Object tracking records
• • • •
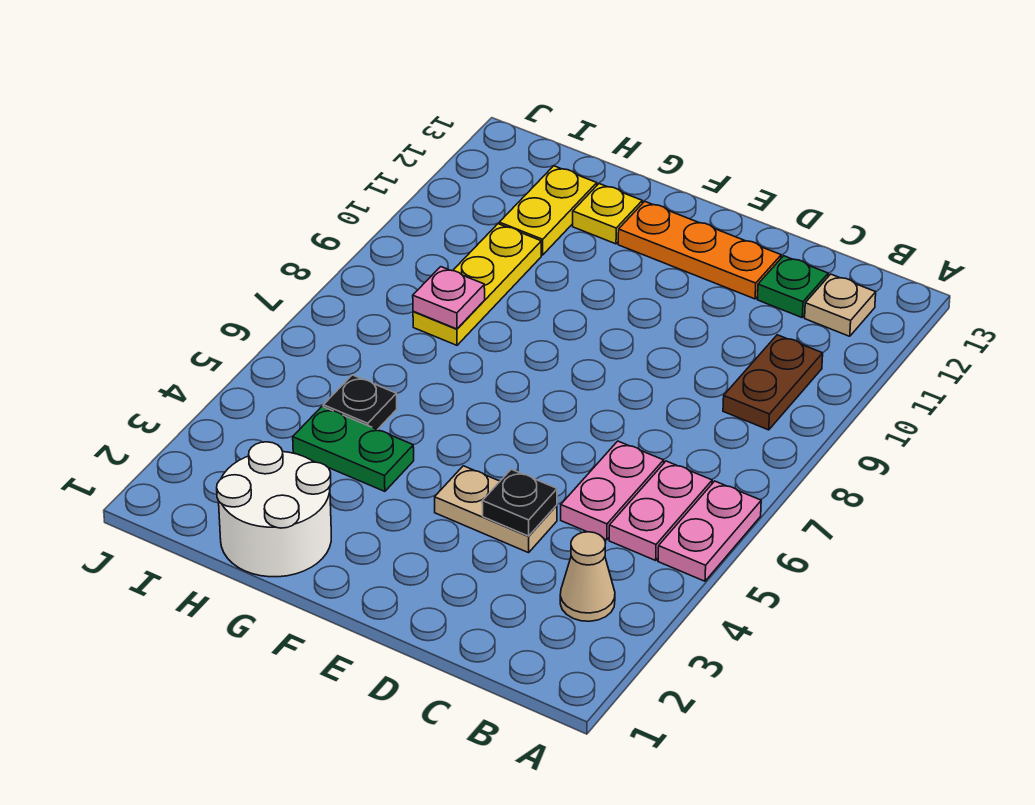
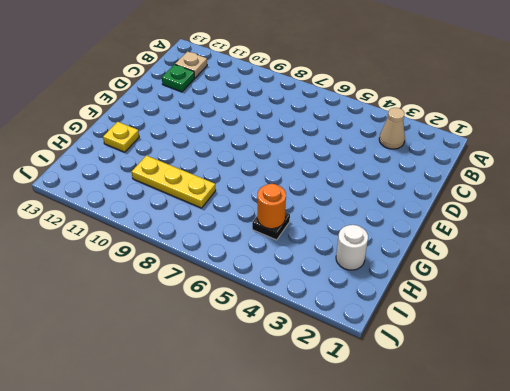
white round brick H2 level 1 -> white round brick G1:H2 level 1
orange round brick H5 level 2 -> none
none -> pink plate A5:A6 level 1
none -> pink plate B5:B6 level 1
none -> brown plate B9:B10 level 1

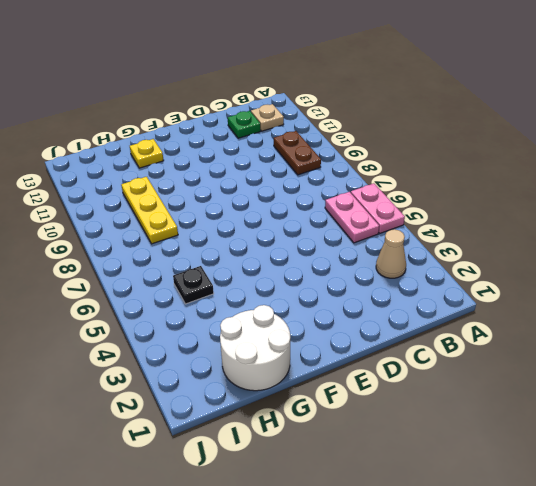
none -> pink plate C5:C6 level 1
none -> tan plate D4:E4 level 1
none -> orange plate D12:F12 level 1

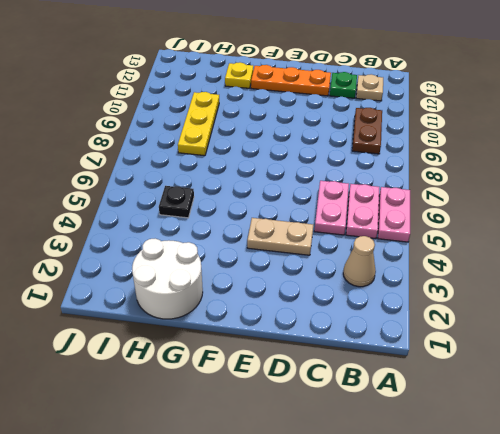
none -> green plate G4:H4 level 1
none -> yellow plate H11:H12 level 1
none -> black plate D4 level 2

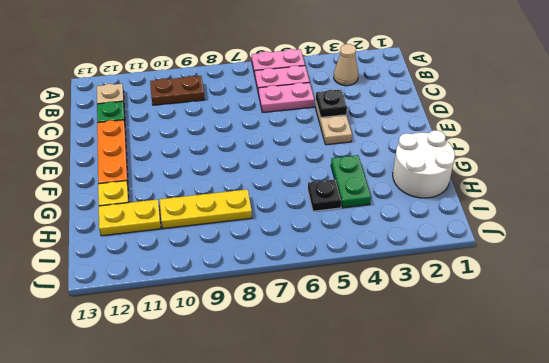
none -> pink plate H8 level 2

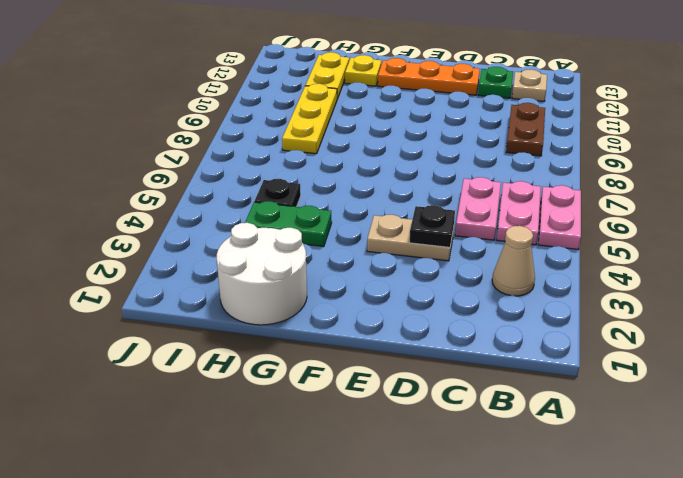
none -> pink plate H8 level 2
• • • •
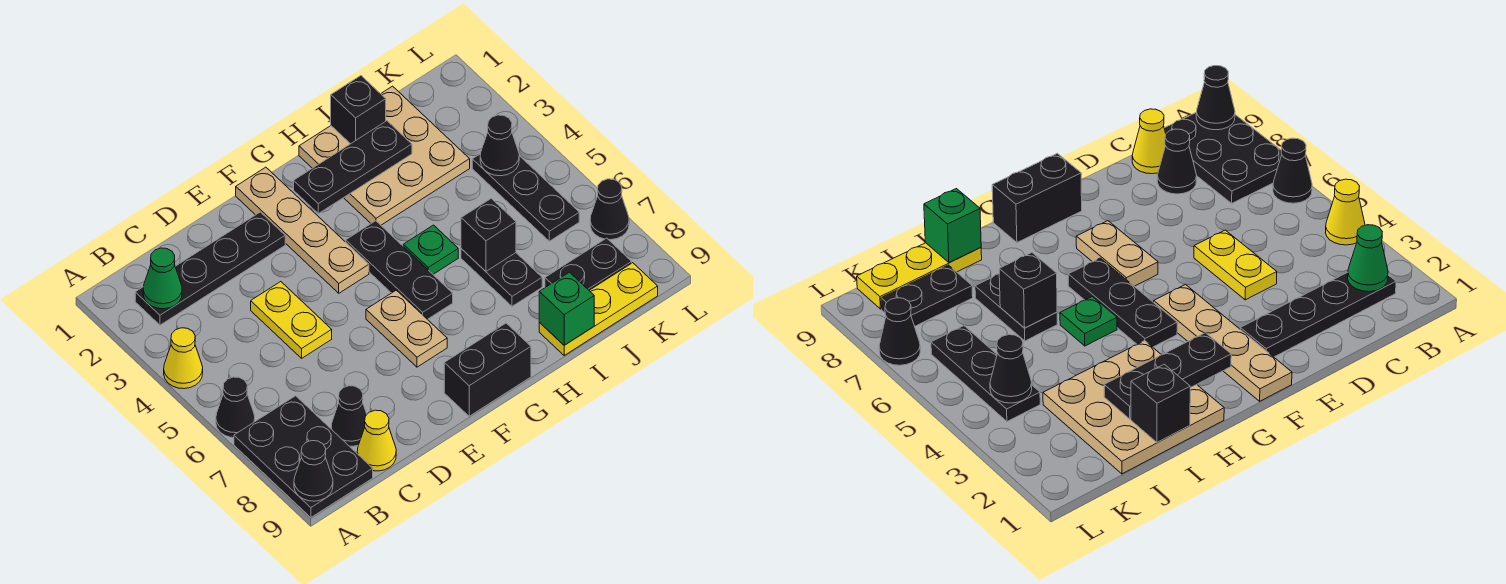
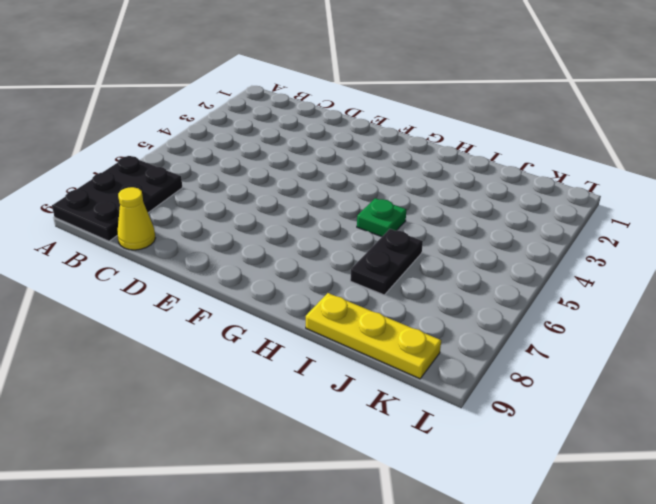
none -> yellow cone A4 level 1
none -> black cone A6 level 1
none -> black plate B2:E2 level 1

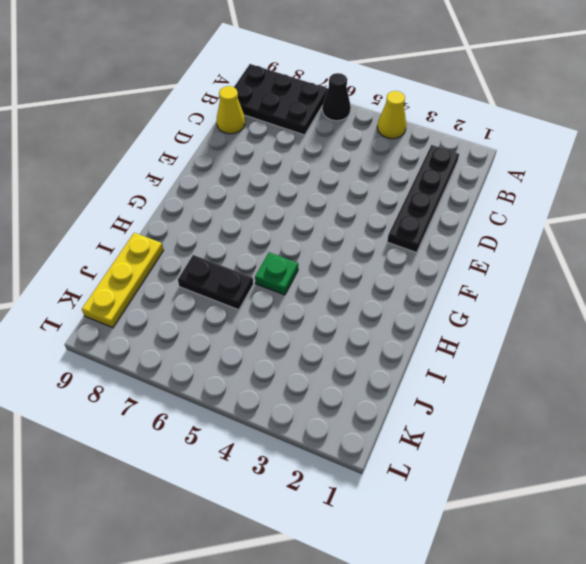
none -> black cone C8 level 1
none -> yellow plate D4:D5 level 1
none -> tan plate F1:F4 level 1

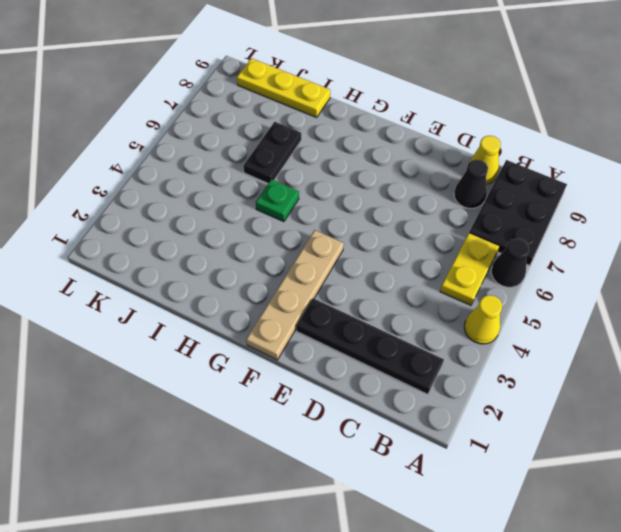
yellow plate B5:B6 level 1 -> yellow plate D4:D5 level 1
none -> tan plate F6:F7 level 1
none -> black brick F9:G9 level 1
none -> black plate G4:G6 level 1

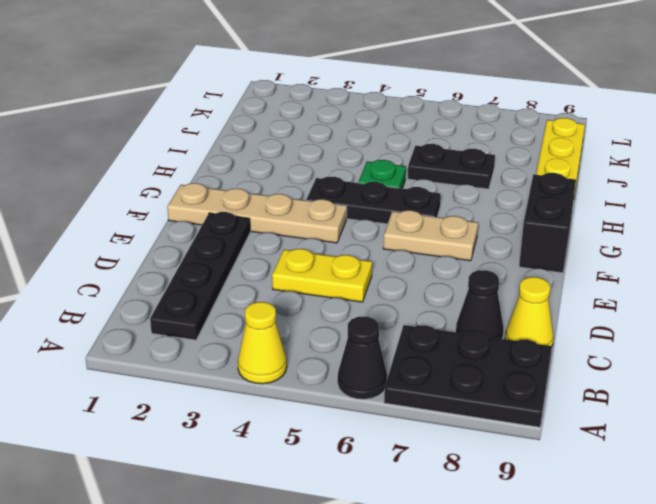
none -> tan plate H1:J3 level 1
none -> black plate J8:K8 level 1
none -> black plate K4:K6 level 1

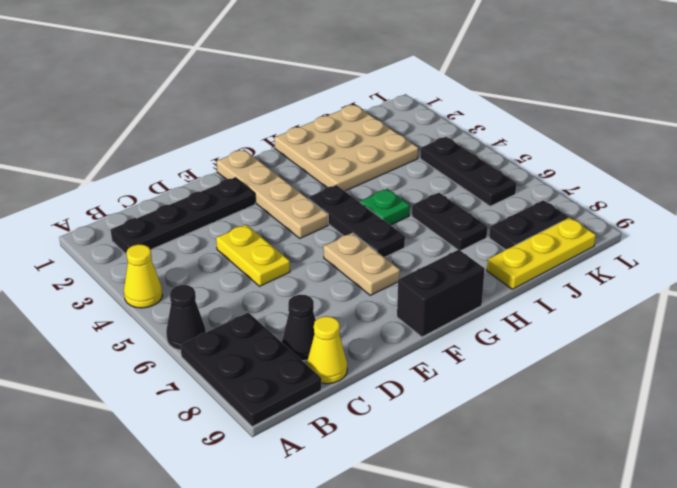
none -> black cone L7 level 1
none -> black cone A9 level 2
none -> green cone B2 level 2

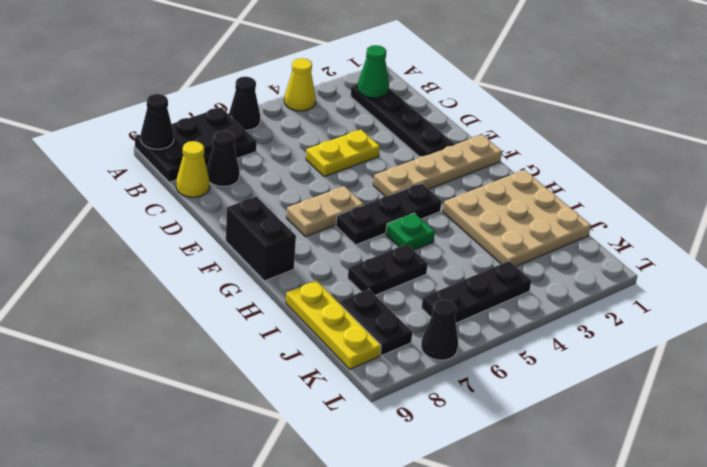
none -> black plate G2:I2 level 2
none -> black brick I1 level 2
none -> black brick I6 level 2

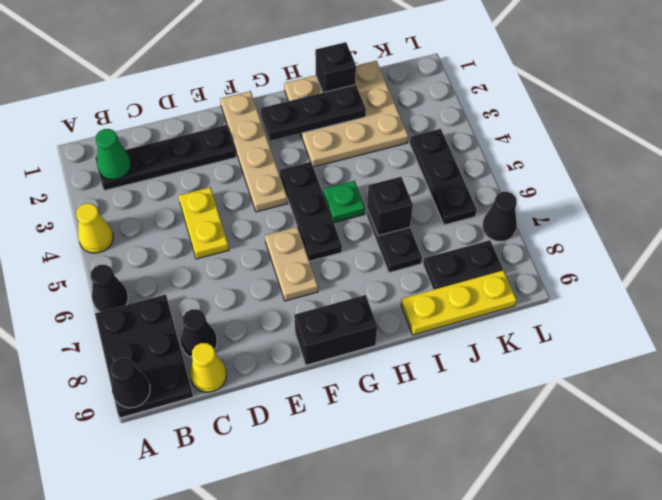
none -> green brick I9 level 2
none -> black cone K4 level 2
• • • •
• TASK TO COMPLETE
If a line in the data above includes the string "round", copy it.

• RESULT OF THIS EXERCISE
white round brick H2 level 1 -> white round brick G1:H2 level 1
orange round brick H5 level 2 -> none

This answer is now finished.